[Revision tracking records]
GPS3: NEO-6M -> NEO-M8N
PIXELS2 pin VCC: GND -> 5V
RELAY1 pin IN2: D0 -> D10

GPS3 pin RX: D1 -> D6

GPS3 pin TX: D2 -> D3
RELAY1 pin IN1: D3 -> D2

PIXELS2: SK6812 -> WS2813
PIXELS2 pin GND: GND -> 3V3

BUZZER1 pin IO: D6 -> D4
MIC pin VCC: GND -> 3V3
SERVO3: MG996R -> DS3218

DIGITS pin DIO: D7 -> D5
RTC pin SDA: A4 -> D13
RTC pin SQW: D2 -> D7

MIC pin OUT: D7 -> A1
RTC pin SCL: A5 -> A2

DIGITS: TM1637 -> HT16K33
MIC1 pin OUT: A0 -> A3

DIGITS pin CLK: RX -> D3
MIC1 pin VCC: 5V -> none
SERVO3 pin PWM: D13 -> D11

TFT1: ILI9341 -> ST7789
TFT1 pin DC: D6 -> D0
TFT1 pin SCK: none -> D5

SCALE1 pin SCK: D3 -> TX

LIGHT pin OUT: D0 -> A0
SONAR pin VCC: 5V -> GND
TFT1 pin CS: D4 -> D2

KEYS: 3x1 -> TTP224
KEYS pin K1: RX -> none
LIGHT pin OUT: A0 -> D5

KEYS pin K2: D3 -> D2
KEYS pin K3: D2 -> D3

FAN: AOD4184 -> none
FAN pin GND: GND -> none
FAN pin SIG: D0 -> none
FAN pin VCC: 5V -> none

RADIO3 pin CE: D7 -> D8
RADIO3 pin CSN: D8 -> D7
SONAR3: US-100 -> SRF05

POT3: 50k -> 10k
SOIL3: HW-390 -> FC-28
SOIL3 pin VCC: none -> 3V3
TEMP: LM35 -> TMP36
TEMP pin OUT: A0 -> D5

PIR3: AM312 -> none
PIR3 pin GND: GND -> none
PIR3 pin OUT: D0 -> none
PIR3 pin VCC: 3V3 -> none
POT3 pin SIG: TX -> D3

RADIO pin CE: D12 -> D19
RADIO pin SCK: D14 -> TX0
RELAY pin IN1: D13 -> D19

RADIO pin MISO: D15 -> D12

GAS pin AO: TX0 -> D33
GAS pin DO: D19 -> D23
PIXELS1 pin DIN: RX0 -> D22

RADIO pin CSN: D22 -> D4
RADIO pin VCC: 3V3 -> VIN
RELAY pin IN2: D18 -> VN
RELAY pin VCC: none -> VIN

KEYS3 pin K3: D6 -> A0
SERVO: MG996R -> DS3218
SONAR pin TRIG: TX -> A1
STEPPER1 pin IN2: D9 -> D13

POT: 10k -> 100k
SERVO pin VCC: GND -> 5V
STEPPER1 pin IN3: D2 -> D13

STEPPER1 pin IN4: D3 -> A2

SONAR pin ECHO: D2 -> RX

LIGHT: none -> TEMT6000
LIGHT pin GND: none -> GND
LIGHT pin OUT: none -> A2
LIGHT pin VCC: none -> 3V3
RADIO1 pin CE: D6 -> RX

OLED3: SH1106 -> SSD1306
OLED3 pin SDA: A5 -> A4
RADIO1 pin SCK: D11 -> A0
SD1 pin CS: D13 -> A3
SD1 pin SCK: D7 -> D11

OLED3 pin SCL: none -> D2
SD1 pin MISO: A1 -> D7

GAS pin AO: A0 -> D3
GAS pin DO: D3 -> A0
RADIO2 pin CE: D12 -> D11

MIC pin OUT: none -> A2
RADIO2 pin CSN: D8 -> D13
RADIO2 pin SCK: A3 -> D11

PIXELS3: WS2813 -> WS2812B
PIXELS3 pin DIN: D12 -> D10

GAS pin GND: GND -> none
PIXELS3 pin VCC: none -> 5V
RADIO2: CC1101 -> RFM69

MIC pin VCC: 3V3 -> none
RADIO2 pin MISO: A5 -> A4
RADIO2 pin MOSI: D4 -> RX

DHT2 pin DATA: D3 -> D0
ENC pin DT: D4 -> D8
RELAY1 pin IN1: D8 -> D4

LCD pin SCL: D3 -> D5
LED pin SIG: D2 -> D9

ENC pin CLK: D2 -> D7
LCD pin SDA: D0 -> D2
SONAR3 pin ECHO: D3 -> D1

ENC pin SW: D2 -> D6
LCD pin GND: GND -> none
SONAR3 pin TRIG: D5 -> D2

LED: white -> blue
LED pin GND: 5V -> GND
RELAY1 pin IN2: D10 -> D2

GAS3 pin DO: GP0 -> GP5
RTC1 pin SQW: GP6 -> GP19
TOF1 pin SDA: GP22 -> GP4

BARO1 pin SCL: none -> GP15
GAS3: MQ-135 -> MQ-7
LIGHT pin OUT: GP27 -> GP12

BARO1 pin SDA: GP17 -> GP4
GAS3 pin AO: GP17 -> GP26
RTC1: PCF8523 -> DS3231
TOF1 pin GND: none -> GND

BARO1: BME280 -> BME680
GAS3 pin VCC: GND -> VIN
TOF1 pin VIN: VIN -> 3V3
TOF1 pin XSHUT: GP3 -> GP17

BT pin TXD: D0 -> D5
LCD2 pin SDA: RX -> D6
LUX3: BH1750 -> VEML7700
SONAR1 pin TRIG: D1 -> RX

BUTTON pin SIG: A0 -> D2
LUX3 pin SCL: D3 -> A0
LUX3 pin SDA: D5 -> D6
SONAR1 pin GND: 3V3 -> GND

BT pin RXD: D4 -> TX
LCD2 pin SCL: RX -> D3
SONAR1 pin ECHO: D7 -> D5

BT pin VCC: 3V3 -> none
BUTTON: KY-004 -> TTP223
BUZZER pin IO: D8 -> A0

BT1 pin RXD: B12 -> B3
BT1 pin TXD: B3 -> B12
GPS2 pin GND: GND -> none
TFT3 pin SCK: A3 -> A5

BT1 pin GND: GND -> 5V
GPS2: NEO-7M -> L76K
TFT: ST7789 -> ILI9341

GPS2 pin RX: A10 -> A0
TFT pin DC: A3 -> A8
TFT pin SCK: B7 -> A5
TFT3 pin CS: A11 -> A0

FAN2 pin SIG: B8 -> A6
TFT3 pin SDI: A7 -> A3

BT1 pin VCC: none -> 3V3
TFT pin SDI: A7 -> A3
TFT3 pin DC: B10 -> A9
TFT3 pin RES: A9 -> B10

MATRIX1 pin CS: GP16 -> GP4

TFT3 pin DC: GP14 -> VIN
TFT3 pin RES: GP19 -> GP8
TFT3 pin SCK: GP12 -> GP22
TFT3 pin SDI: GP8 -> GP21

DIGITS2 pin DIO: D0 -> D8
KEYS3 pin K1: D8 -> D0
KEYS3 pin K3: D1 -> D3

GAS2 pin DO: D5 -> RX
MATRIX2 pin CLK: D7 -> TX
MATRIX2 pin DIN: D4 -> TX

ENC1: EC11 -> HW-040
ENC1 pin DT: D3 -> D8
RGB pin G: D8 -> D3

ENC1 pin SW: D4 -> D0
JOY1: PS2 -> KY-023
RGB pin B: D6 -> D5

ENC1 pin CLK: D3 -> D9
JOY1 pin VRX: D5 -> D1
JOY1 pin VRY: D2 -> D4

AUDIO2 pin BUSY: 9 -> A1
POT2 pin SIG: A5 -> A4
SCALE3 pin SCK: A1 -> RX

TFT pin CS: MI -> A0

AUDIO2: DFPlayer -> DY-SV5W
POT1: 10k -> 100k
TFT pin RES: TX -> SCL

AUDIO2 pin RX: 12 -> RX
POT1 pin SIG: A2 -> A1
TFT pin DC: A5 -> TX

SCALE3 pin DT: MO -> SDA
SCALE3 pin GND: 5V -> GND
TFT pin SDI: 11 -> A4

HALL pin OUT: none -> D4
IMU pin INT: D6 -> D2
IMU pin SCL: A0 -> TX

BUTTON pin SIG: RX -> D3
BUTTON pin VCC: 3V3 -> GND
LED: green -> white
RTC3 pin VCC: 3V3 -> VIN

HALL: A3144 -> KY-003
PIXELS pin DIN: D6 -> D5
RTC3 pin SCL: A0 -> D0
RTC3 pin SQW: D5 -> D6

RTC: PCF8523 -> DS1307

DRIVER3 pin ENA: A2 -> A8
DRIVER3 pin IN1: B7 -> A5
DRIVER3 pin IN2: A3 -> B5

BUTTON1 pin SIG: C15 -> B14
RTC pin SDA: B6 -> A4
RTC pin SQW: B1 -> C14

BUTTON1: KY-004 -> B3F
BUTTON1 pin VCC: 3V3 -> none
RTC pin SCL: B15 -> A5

**TASK STATEMENT:**
Only those lines running from the one containing "RTC pin SDA: B6 -> A4" through the last line of the data above are to be copied, exactly, with both ends included.

**ANSWER AREA:**
RTC pin SDA: B6 -> A4
RTC pin SQW: B1 -> C14

BUTTON1: KY-004 -> B3F
BUTTON1 pin VCC: 3V3 -> none
RTC pin SCL: B15 -> A5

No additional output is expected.